What needs to be done
Within the listing below, the lines to output run from the one containing "STEPPER pin IN1: D7 -> D8" through the one containing "OLED pin SCL: 3 -> RX"; copy them exactly and nothing else.

BEGIN

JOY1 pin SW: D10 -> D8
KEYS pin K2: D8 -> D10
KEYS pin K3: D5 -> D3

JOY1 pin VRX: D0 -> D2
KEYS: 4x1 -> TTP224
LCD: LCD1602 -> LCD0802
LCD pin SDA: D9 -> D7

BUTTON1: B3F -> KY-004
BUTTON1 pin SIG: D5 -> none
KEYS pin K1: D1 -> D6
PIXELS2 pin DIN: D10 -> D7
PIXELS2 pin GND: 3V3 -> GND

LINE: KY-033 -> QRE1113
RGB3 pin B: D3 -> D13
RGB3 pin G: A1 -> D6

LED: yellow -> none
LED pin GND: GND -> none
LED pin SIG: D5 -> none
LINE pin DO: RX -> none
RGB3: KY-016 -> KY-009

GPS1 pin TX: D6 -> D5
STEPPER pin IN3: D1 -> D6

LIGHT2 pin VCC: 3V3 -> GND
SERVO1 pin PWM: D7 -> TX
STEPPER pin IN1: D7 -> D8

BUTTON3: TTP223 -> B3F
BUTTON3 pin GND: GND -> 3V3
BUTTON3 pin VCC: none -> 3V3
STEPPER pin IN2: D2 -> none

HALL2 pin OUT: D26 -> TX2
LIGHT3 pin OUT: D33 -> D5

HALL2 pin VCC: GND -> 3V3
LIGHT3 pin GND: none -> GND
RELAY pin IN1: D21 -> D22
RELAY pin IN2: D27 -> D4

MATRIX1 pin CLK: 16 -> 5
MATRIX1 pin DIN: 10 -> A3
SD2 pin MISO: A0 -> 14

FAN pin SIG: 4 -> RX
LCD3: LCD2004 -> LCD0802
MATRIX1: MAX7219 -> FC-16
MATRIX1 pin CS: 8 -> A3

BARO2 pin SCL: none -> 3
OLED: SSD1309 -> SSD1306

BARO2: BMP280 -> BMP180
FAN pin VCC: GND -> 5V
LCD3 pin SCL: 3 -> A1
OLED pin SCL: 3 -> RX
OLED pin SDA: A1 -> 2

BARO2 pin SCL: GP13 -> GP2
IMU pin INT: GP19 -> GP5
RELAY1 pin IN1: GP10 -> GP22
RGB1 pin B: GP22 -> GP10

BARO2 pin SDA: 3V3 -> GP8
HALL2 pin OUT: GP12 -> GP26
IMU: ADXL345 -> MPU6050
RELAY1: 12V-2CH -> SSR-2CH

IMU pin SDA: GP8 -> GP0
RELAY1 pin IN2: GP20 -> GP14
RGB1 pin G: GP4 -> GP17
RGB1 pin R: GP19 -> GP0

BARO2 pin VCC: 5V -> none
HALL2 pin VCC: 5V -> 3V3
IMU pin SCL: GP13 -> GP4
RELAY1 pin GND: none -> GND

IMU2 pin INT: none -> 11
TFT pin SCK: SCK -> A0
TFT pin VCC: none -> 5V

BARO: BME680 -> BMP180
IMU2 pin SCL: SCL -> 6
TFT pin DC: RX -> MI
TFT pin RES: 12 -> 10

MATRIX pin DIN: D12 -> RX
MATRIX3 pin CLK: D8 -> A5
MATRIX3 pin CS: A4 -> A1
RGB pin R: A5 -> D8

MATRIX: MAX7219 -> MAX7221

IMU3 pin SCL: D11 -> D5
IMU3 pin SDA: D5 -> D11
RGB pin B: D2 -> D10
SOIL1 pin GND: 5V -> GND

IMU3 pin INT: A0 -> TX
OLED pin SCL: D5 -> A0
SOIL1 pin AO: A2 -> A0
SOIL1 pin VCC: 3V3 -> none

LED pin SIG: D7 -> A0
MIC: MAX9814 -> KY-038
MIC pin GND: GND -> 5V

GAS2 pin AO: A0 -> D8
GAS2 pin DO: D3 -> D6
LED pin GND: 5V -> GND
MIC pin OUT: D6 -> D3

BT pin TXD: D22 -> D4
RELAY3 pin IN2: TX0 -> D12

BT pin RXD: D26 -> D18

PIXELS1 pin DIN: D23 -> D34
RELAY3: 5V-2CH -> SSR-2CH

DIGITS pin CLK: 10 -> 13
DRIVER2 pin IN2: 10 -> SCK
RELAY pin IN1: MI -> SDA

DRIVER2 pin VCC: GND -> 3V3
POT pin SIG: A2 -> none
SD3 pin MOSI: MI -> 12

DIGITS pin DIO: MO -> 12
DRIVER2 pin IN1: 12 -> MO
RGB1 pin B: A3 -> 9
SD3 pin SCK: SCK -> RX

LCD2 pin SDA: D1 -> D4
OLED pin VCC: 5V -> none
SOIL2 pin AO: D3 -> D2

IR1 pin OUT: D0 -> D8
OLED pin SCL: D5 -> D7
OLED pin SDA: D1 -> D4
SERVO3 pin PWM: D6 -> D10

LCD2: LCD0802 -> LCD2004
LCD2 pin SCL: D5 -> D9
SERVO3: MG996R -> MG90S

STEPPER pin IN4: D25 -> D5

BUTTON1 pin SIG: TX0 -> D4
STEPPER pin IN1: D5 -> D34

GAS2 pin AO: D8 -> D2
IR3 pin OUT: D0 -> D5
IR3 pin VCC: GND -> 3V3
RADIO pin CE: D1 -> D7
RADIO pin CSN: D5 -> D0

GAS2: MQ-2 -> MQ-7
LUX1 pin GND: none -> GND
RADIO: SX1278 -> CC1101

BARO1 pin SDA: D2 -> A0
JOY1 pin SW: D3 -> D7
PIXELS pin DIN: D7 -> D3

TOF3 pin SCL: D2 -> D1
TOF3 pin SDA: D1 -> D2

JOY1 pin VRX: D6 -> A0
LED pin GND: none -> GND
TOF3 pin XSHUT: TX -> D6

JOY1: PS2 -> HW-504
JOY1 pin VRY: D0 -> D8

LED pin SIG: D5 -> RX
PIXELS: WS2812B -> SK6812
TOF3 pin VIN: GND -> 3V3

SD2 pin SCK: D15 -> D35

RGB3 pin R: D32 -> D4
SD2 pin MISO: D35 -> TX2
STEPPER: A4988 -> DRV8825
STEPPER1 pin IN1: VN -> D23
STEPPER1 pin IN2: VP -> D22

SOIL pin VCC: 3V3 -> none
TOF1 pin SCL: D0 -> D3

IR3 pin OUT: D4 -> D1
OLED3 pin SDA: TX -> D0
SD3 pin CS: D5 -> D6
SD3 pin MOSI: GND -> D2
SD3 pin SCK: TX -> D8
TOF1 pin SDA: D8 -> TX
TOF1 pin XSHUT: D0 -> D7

END

Reply
STEPPER pin IN1: D7 -> D8

BUTTON3: TTP223 -> B3F
BUTTON3 pin GND: GND -> 3V3
BUTTON3 pin VCC: none -> 3V3
STEPPER pin IN2: D2 -> none

HALL2 pin OUT: D26 -> TX2
LIGHT3 pin OUT: D33 -> D5

HALL2 pin VCC: GND -> 3V3
LIGHT3 pin GND: none -> GND
RELAY pin IN1: D21 -> D22
RELAY pin IN2: D27 -> D4

MATRIX1 pin CLK: 16 -> 5
MATRIX1 pin DIN: 10 -> A3
SD2 pin MISO: A0 -> 14

FAN pin SIG: 4 -> RX
LCD3: LCD2004 -> LCD0802
MATRIX1: MAX7219 -> FC-16
MATRIX1 pin CS: 8 -> A3

BARO2 pin SCL: none -> 3
OLED: SSD1309 -> SSD1306

BARO2: BMP280 -> BMP180
FAN pin VCC: GND -> 5V
LCD3 pin SCL: 3 -> A1
OLED pin SCL: 3 -> RX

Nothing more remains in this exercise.